EXERCISE DATA>
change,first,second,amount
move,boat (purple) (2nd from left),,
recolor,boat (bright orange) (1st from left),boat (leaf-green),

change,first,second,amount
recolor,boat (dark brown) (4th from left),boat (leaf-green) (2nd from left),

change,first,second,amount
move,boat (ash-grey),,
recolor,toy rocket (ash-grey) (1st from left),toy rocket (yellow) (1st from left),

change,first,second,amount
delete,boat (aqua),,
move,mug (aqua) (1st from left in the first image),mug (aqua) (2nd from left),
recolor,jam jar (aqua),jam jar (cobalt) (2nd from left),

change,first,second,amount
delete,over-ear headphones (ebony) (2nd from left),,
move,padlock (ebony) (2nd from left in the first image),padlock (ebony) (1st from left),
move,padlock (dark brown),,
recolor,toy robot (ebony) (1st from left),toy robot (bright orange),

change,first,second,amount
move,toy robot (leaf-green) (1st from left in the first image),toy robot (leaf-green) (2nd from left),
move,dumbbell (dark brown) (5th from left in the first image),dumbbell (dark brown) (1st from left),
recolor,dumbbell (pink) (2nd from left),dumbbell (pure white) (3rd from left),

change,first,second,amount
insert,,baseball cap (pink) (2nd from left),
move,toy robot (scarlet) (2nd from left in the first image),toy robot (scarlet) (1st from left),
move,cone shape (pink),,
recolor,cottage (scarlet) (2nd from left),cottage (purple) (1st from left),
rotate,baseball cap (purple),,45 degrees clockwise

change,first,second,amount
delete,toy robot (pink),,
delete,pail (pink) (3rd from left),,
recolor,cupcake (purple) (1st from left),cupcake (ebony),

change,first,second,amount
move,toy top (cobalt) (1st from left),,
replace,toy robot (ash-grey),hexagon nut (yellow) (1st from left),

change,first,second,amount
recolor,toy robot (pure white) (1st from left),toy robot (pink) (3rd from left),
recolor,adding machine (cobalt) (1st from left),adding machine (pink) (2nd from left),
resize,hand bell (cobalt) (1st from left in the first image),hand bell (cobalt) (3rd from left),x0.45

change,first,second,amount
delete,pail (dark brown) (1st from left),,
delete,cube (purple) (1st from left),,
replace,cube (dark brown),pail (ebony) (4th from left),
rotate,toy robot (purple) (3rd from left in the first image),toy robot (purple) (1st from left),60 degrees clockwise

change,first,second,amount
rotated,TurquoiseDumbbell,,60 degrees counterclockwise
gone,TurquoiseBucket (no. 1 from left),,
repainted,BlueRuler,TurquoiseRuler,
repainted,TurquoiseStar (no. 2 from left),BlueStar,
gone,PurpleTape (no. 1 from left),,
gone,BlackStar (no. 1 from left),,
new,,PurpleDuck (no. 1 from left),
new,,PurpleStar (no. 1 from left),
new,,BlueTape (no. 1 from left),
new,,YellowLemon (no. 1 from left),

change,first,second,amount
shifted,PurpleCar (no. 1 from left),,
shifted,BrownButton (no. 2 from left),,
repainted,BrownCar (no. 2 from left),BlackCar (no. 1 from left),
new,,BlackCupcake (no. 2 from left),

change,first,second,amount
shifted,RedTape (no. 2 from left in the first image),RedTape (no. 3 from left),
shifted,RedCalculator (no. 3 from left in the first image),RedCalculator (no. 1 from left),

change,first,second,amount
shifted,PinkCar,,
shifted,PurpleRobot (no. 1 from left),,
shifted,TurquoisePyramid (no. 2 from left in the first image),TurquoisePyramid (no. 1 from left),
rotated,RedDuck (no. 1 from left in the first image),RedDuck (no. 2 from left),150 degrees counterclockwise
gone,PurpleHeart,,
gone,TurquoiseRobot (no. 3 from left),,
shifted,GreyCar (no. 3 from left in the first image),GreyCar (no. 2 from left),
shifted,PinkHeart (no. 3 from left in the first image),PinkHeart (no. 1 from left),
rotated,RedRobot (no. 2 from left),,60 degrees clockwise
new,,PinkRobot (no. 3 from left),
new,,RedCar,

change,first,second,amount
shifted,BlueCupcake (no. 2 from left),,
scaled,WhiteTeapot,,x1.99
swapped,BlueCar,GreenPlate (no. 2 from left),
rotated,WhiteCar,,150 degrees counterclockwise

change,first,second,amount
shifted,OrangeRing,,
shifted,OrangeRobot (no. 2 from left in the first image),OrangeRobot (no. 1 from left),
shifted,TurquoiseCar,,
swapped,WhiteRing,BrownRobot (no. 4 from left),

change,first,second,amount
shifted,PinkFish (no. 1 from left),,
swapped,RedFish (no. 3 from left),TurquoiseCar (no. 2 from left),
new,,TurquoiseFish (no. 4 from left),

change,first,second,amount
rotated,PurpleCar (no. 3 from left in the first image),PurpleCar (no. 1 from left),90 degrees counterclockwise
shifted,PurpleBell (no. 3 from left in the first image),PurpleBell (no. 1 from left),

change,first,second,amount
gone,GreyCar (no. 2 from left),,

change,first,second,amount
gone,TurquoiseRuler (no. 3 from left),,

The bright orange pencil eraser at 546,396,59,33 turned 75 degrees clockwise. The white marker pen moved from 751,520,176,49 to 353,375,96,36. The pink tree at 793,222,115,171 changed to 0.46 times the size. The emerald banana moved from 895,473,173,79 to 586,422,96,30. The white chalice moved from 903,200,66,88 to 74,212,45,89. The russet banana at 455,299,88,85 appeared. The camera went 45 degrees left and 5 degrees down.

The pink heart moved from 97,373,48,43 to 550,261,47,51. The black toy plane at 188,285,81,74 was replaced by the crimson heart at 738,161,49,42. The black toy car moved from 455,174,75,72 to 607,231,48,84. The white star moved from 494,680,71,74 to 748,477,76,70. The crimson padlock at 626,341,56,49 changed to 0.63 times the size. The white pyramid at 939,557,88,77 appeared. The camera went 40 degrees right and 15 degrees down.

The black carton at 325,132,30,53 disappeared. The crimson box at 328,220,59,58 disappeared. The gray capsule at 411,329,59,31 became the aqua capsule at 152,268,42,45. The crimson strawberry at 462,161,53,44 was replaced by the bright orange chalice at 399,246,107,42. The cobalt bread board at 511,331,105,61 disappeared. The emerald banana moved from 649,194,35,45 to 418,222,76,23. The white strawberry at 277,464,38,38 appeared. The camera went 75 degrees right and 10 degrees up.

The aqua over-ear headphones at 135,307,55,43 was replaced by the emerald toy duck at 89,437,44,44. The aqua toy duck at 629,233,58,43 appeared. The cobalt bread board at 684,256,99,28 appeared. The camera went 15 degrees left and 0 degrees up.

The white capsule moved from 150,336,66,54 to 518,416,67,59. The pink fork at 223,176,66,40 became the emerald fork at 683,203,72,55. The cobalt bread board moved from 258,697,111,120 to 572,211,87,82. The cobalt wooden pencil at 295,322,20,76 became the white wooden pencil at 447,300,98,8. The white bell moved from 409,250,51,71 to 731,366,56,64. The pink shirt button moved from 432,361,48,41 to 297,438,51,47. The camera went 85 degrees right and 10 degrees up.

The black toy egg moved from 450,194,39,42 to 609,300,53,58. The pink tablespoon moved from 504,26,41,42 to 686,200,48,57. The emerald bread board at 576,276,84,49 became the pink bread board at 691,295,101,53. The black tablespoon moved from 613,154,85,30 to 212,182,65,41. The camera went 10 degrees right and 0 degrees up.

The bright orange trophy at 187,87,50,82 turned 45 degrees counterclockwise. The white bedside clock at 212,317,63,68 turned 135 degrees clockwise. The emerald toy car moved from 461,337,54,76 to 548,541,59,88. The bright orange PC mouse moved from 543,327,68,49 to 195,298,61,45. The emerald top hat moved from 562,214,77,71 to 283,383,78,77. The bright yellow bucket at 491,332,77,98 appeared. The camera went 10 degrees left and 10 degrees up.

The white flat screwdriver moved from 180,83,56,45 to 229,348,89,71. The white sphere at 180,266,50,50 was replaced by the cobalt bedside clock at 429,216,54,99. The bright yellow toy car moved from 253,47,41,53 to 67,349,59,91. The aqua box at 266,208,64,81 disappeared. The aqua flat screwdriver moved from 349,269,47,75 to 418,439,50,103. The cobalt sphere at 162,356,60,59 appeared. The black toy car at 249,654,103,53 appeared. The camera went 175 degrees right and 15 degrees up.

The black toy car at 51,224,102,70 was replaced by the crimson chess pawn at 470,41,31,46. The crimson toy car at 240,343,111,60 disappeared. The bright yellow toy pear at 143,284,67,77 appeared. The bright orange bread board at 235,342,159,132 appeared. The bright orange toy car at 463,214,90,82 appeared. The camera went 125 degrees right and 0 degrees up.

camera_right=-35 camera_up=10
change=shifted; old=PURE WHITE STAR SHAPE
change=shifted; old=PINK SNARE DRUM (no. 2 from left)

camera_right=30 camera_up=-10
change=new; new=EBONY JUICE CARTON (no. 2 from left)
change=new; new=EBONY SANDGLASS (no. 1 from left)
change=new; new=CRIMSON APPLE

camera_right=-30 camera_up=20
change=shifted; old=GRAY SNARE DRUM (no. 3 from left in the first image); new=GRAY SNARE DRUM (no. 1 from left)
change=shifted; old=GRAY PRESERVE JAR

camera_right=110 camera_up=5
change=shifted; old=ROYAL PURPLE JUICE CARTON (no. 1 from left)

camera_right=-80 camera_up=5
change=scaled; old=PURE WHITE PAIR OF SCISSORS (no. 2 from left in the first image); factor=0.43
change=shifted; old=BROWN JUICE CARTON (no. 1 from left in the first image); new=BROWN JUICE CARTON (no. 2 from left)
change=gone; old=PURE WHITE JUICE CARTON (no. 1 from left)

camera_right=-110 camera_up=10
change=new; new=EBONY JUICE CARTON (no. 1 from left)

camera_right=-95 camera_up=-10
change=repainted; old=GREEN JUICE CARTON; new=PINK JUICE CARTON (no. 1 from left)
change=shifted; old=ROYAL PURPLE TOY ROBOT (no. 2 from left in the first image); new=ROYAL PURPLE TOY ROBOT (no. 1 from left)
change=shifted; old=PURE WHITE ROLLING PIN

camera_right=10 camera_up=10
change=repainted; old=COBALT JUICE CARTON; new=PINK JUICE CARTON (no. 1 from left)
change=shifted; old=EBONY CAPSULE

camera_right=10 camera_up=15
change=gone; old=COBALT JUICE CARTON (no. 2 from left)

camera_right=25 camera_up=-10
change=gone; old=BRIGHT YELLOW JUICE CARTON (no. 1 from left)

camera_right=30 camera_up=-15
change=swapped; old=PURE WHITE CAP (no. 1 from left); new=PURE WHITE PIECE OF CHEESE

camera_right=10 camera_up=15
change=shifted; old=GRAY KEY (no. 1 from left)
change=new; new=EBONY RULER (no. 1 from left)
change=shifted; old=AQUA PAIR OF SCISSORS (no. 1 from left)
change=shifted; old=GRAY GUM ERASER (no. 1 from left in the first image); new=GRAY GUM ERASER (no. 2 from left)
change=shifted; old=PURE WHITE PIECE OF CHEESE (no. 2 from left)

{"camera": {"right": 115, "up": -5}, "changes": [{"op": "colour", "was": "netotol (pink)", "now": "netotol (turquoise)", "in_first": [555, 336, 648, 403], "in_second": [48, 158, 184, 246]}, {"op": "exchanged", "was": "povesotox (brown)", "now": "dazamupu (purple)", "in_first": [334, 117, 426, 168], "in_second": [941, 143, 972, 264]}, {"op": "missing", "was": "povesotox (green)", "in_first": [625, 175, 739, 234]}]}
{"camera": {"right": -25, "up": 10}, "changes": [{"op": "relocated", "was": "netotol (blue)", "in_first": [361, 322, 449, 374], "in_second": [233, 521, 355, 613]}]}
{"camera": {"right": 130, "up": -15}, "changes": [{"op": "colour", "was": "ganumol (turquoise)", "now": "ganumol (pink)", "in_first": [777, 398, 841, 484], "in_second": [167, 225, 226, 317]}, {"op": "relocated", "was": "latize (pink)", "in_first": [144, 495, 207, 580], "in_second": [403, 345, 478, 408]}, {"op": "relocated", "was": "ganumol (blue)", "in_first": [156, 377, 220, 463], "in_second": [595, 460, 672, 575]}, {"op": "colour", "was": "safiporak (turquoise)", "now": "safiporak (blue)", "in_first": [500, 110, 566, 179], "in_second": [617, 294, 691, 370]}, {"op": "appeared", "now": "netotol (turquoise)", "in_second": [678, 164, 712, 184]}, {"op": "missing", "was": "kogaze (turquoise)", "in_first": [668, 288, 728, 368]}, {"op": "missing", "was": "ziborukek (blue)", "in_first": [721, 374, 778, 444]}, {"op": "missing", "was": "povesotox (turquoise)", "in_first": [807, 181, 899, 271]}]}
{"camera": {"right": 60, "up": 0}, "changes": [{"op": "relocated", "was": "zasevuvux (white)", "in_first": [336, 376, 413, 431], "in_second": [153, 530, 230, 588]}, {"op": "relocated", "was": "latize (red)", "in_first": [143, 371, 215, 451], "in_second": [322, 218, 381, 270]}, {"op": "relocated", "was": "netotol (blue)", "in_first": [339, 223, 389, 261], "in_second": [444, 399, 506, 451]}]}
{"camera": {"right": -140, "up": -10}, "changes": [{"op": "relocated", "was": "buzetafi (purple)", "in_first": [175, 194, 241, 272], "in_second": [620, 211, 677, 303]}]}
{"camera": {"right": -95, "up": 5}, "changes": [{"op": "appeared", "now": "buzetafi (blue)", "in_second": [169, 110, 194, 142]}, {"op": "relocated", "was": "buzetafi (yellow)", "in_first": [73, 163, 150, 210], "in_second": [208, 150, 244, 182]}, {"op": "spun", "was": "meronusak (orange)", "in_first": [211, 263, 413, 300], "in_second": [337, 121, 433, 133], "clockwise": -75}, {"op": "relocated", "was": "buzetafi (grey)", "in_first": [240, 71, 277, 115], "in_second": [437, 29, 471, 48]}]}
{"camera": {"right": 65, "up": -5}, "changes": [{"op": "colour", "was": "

WORK TO BE COMPLETED> Once you find the line with "gone,TurquoiseBucket (no. 1" in the entries above, output it and each line after it up to and including the line with "new,,BlueTape (no. 1", and nothing else.

SOLUTION TO THE EXERCISE>
gone,TurquoiseBucket (no. 1 from left),,
repainted,BlueRuler,TurquoiseRuler,
repainted,TurquoiseStar (no. 2 from left),BlueStar,
gone,PurpleTape (no. 1 from left),,
gone,BlackStar (no. 1 from left),,
new,,PurpleDuck (no. 1 from left),
new,,PurpleStar (no. 1 from left),
new,,BlueTape (no. 1 from left),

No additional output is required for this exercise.